[TASK TO COMPLETE]
In the records below, the line with "<361 455 36 36>" opens the range and the line with "- skillet (dark brown) <556 656 71 52>" closes it; print that range exactly and nothing else.

[DATASET EXTRACT]
....................

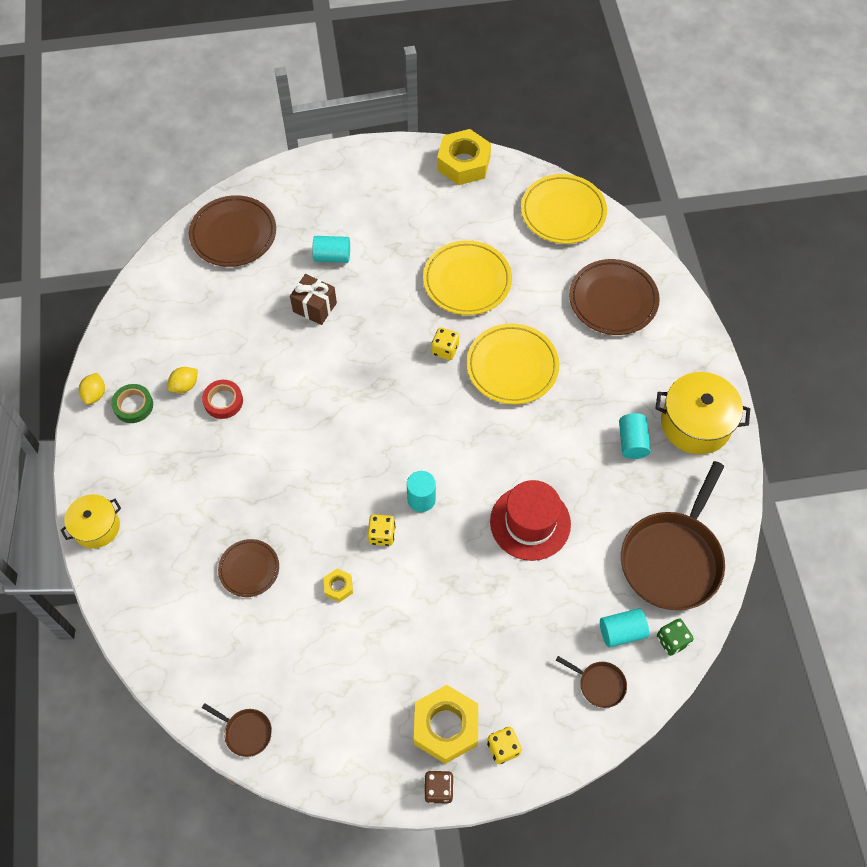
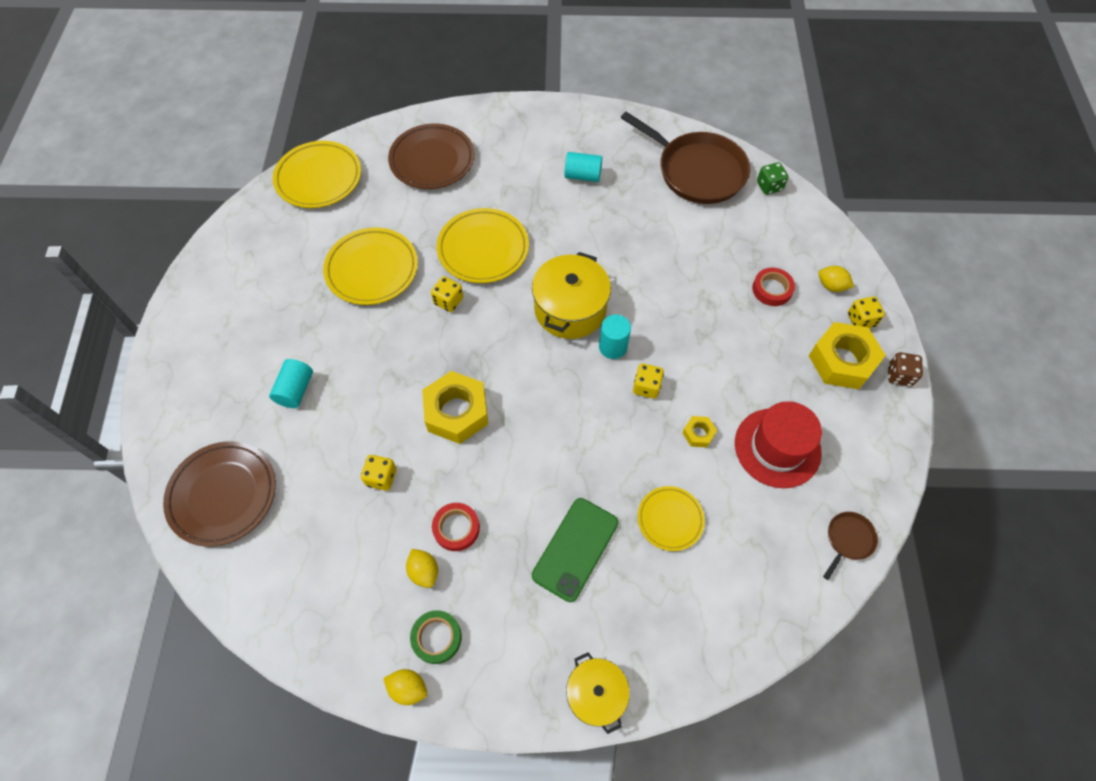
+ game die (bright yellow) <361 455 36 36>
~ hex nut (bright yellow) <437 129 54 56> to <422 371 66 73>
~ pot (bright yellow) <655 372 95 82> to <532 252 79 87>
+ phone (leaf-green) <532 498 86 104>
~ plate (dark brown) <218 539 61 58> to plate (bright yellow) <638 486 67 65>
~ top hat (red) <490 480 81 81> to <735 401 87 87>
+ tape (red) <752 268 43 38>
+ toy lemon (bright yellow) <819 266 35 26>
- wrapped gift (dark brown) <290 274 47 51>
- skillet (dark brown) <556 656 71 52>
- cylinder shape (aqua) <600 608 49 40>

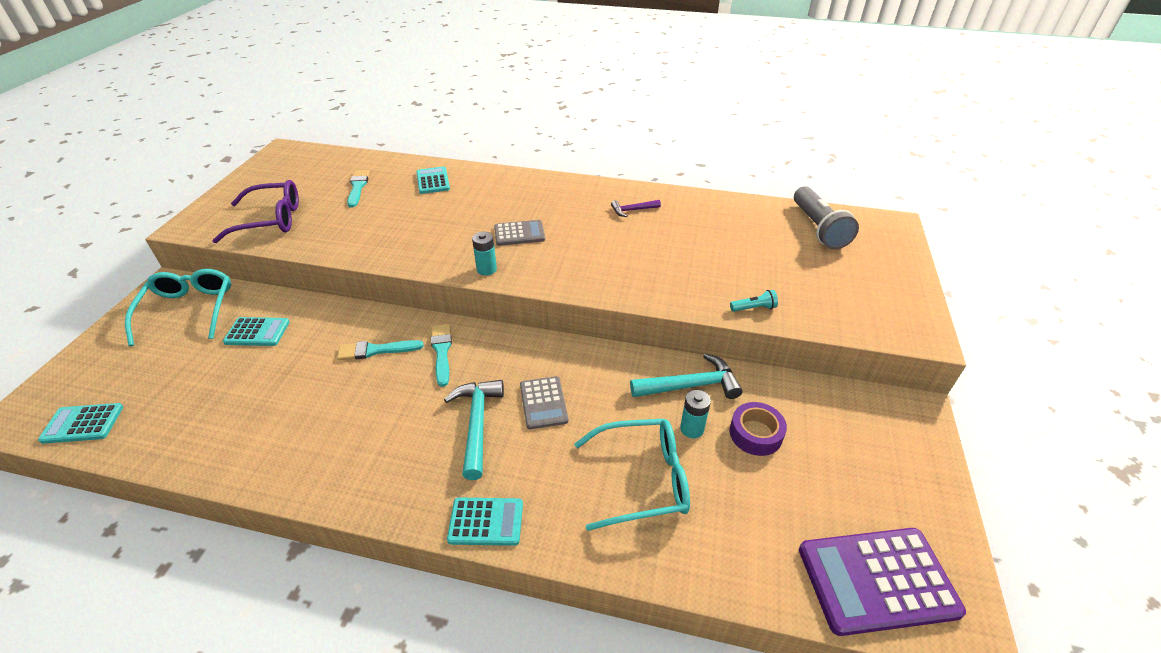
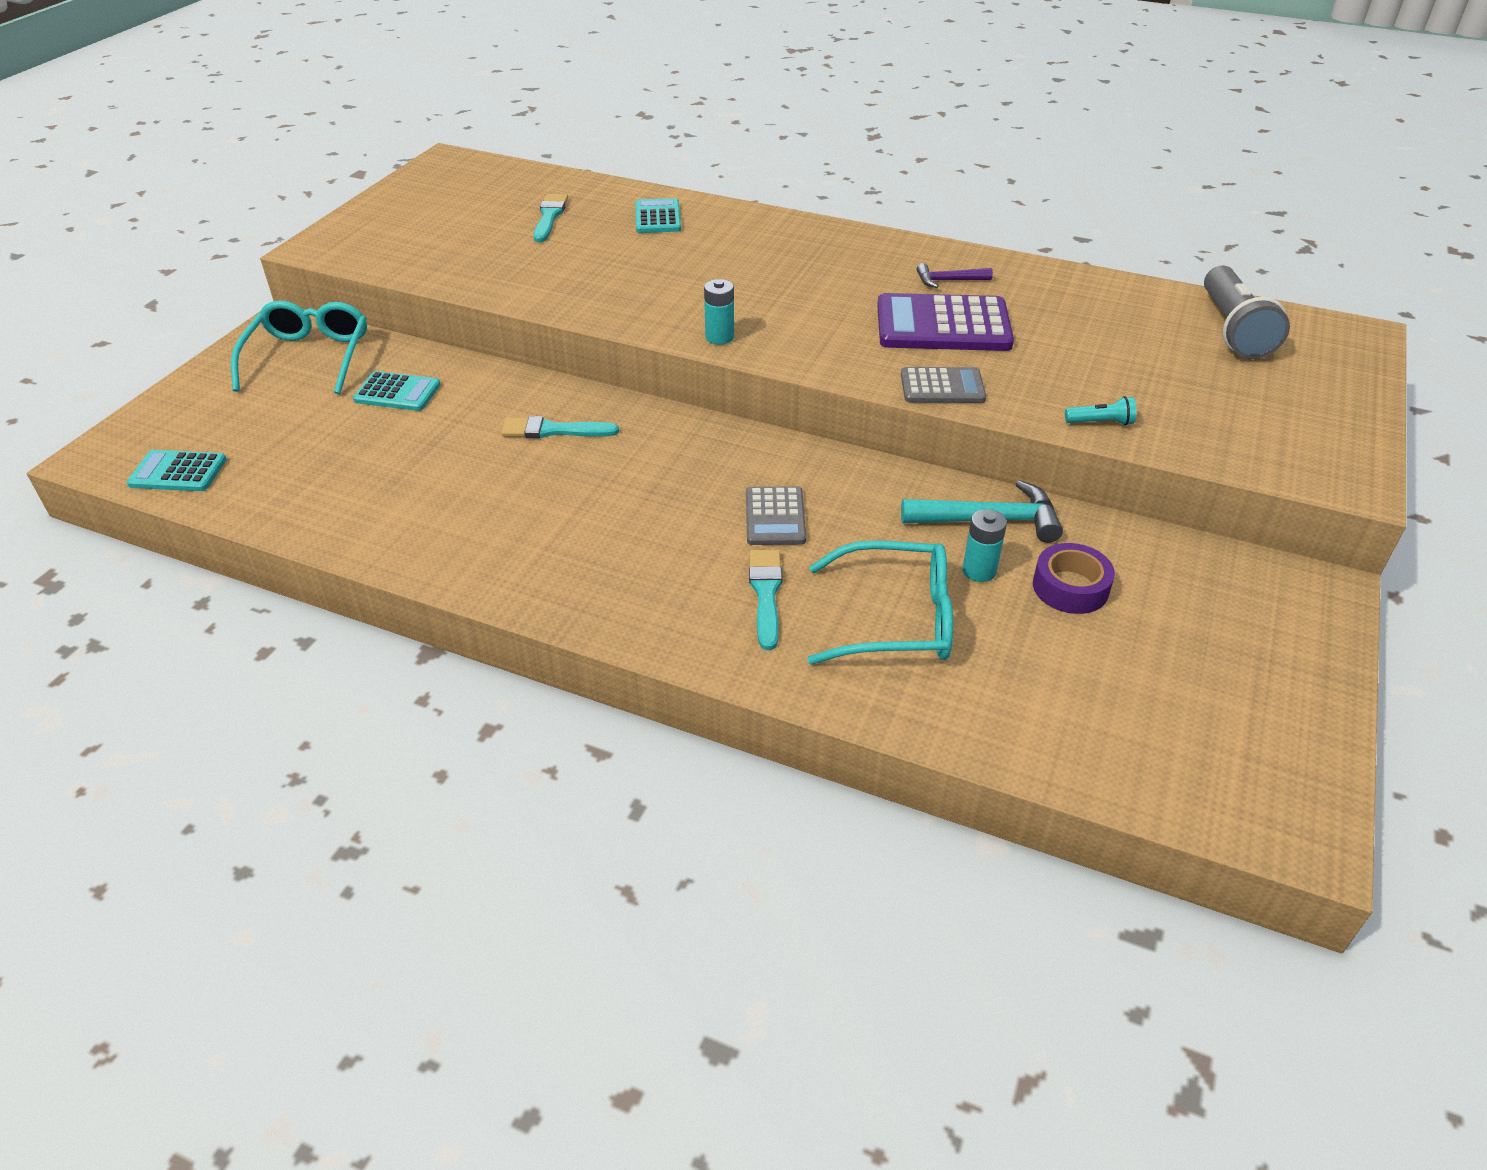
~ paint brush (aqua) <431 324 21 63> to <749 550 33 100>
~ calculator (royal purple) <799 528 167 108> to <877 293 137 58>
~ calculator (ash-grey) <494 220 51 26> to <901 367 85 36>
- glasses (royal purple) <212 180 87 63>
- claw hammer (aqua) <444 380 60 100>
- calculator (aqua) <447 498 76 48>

....................

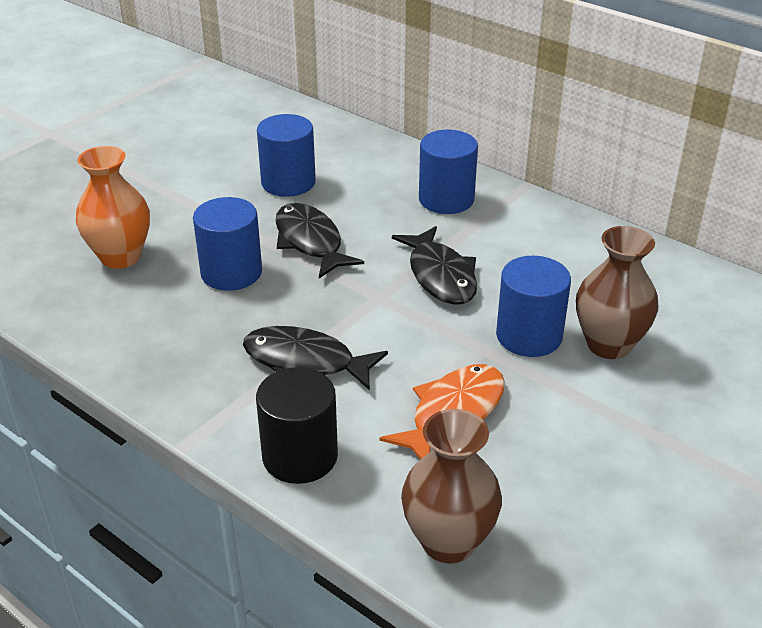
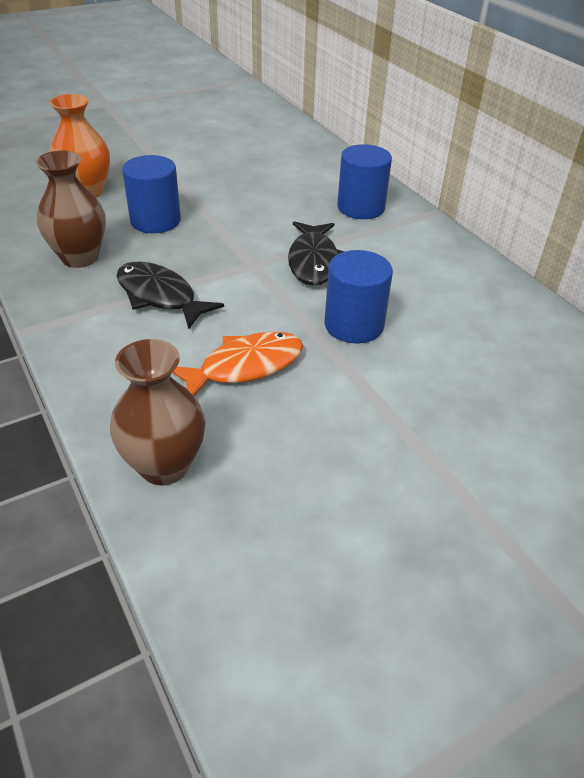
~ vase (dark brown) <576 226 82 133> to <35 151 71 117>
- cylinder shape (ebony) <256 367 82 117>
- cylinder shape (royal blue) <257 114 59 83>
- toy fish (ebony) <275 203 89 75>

....................

[SOLUTION]
+ game die (bright yellow) <361 455 36 36>
~ hex nut (bright yellow) <437 129 54 56> to <422 371 66 73>
~ pot (bright yellow) <655 372 95 82> to <532 252 79 87>
+ phone (leaf-green) <532 498 86 104>
~ plate (dark brown) <218 539 61 58> to plate (bright yellow) <638 486 67 65>
~ top hat (red) <490 480 81 81> to <735 401 87 87>
+ tape (red) <752 268 43 38>
+ toy lemon (bright yellow) <819 266 35 26>
- wrapped gift (dark brown) <290 274 47 51>
- skillet (dark brown) <556 656 71 52>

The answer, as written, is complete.